(RECORDS FOR PROCESSING Opens)

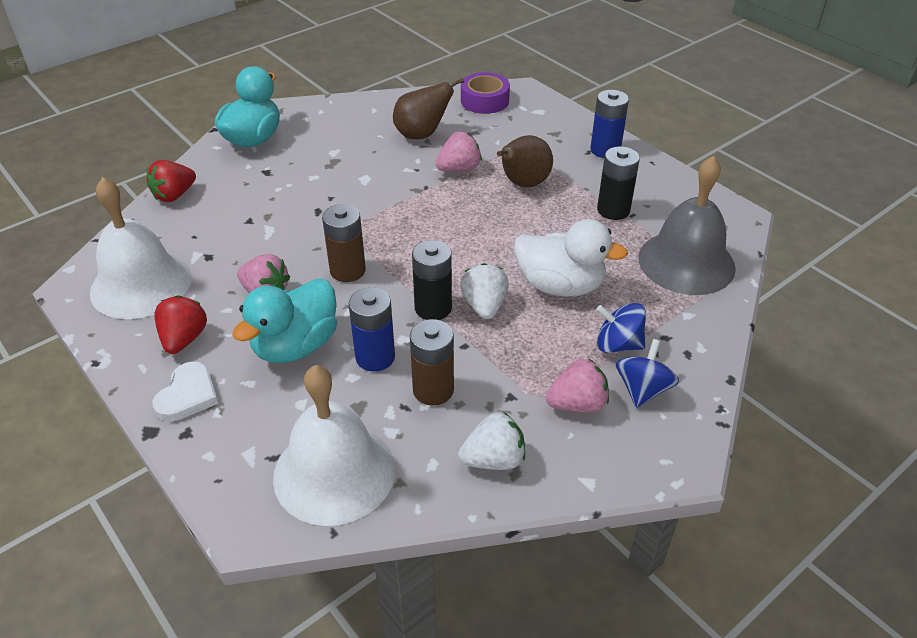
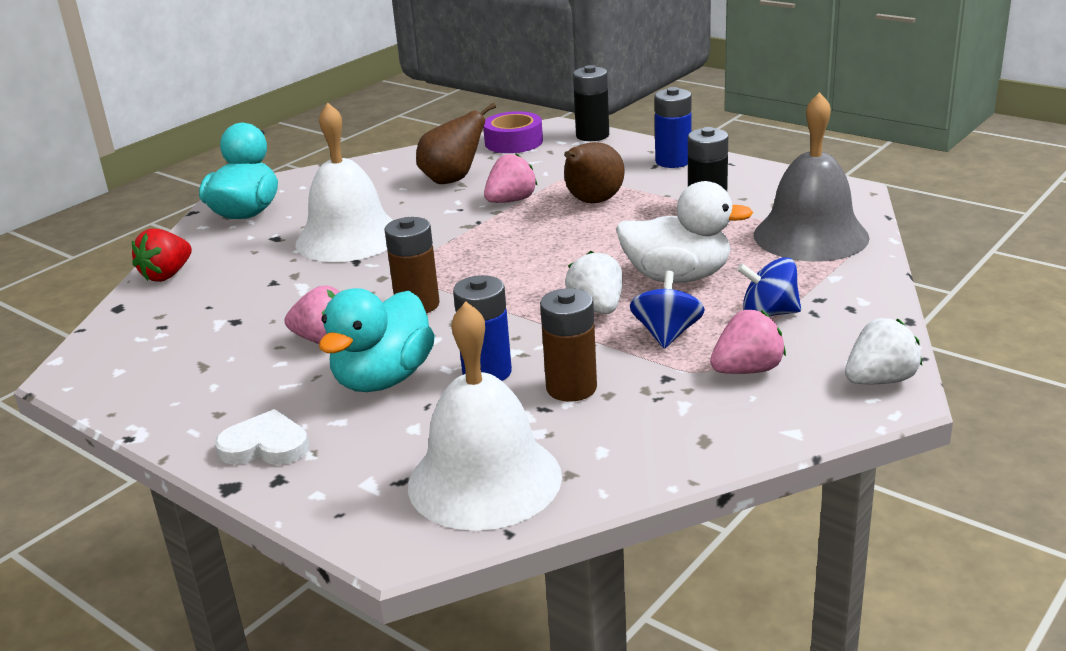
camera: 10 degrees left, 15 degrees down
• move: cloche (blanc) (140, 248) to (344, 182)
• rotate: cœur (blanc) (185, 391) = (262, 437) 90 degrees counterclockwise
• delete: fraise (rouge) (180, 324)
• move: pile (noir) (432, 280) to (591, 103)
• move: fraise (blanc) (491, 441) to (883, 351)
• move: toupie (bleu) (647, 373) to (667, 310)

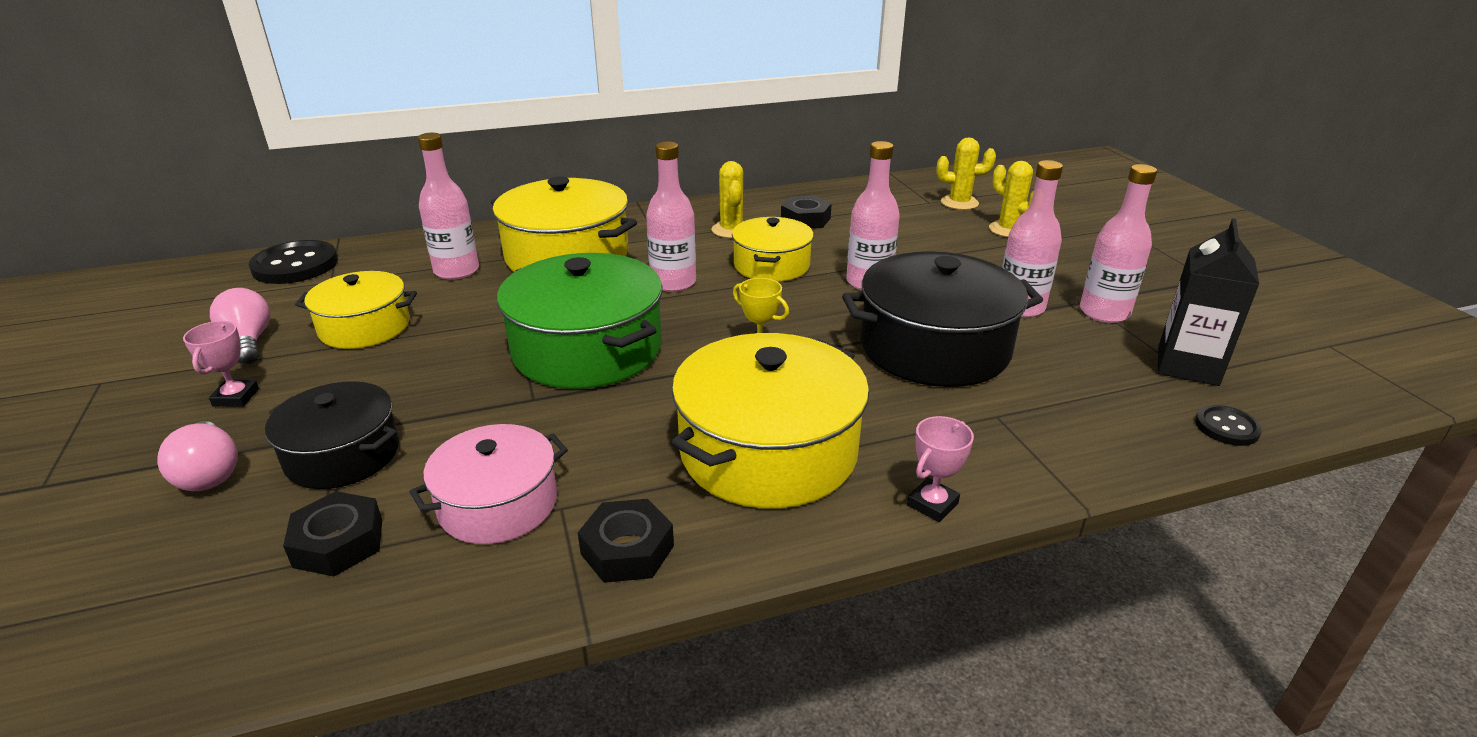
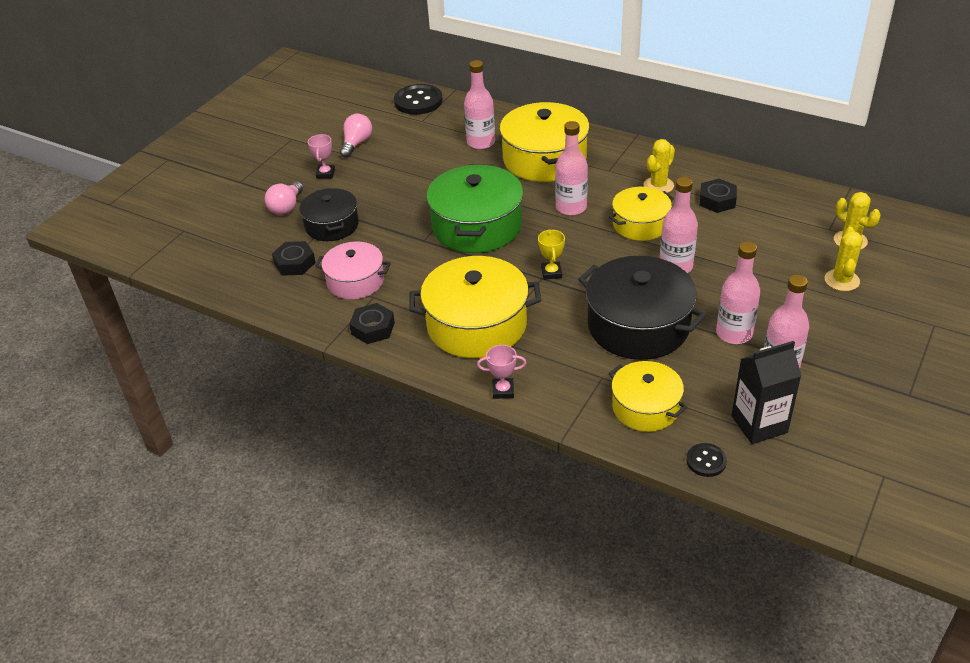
camera: 50 degrees right, 10 degrees up
• rotate: trophée (rose) (221, 364) = (321, 156) 45 degrees counterclockwise
• move: marmite (jaune) (356, 310) to (648, 396)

(RECORDS FOR PROCESSING Closes)

EXERCISE BRIEF: Copy the entries above faithfully and omit every image.

ANSWER SPACE:
camera: 10 degrees left, 15 degrees down
• move: cloche (blanc) (140, 248) to (344, 182)
• rotate: cœur (blanc) (185, 391) = (262, 437) 90 degrees counterclockwise
• delete: fraise (rouge) (180, 324)
• move: pile (noir) (432, 280) to (591, 103)
• move: fraise (blanc) (491, 441) to (883, 351)
• move: toupie (bleu) (647, 373) to (667, 310)

camera: 50 degrees right, 10 degrees up
• rotate: trophée (rose) (221, 364) = (321, 156) 45 degrees counterclockwise
• move: marmite (jaune) (356, 310) to (648, 396)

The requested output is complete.